#### GIVEN RECORDS

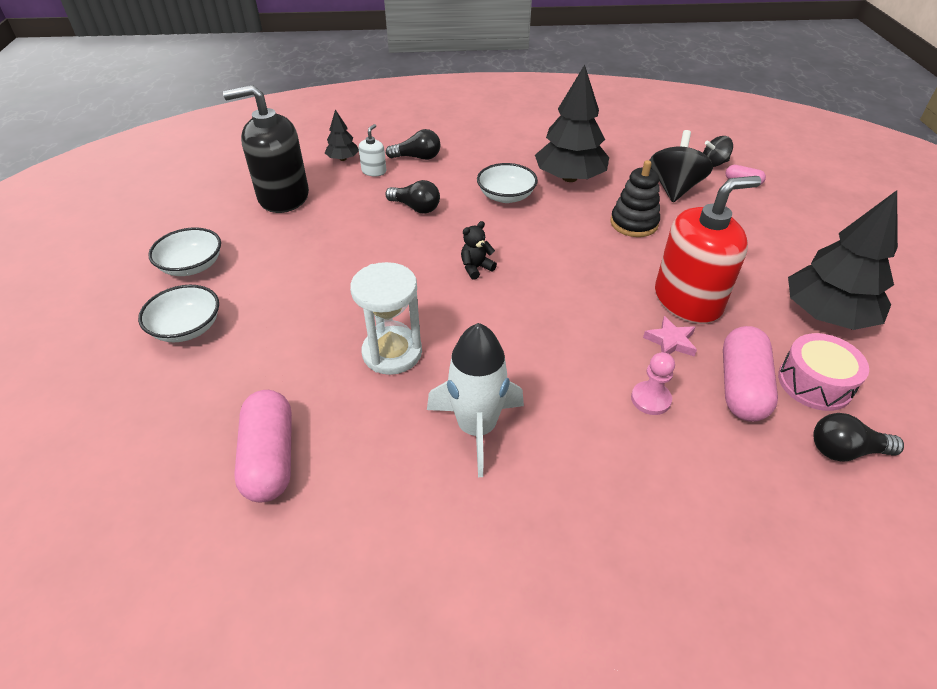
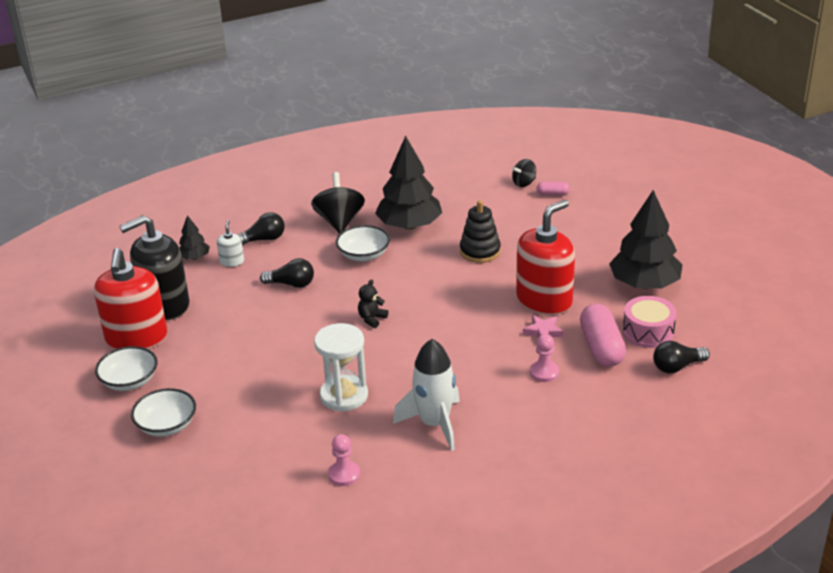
camera: 20 degrees left, 10 degrees down
(233, 222) = (136, 338): none -> red soap dispenser
(270, 458) = (300, 483): pink capsule -> none
(327, 464) = (344, 474): none -> pink pawn
(674, 188) = (500, 213): black spinning top -> black spinning top (339, 221)

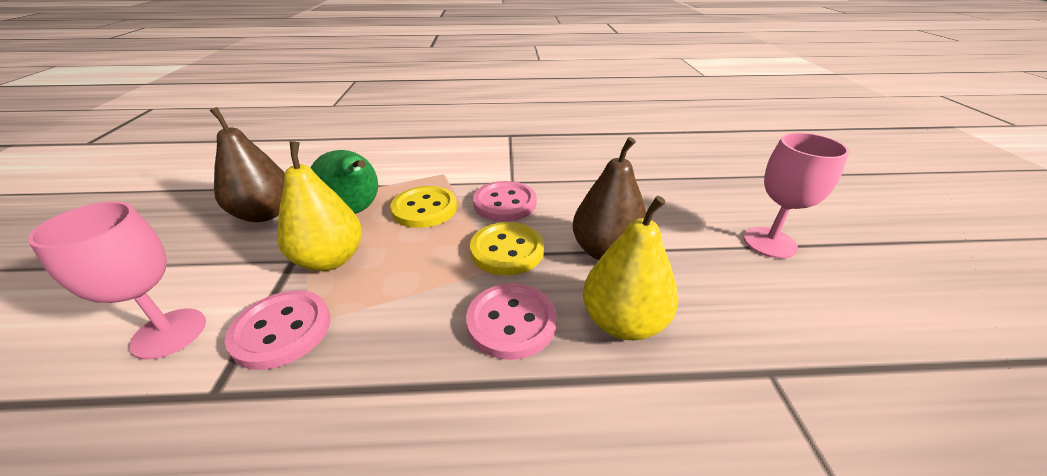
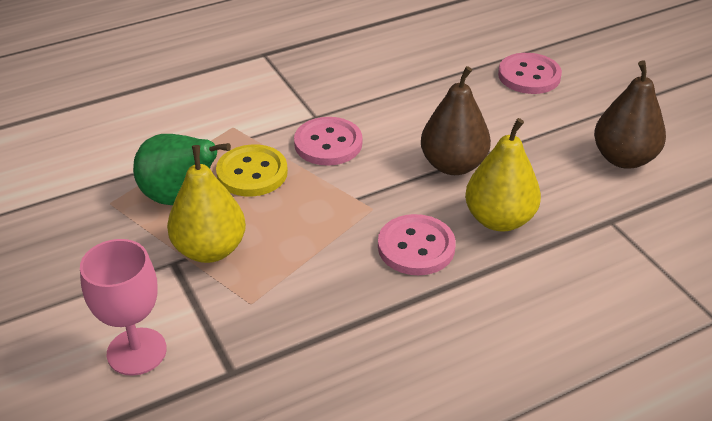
camera: 25 degrees left, 5 degrees up
(265, 214) = (83, 229): brown pear -> brown pear (623, 158)
(281, 330) = (235, 316): pink button -> pink button (529, 76)
(507, 250) = (367, 190): yellow button -> none
(769, 242) = (579, 117): pink goblet -> none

########

Each record above needs to be retyped exactly, without any pictures.

camera: 20 degrees left, 10 degrees down
(233, 222) = (136, 338): none -> red soap dispenser
(270, 458) = (300, 483): pink capsule -> none
(327, 464) = (344, 474): none -> pink pawn
(674, 188) = (500, 213): black spinning top -> black spinning top (339, 221)

camera: 25 degrees left, 5 degrees up
(265, 214) = (83, 229): brown pear -> brown pear (623, 158)
(281, 330) = (235, 316): pink button -> pink button (529, 76)
(507, 250) = (367, 190): yellow button -> none
(769, 242) = (579, 117): pink goblet -> none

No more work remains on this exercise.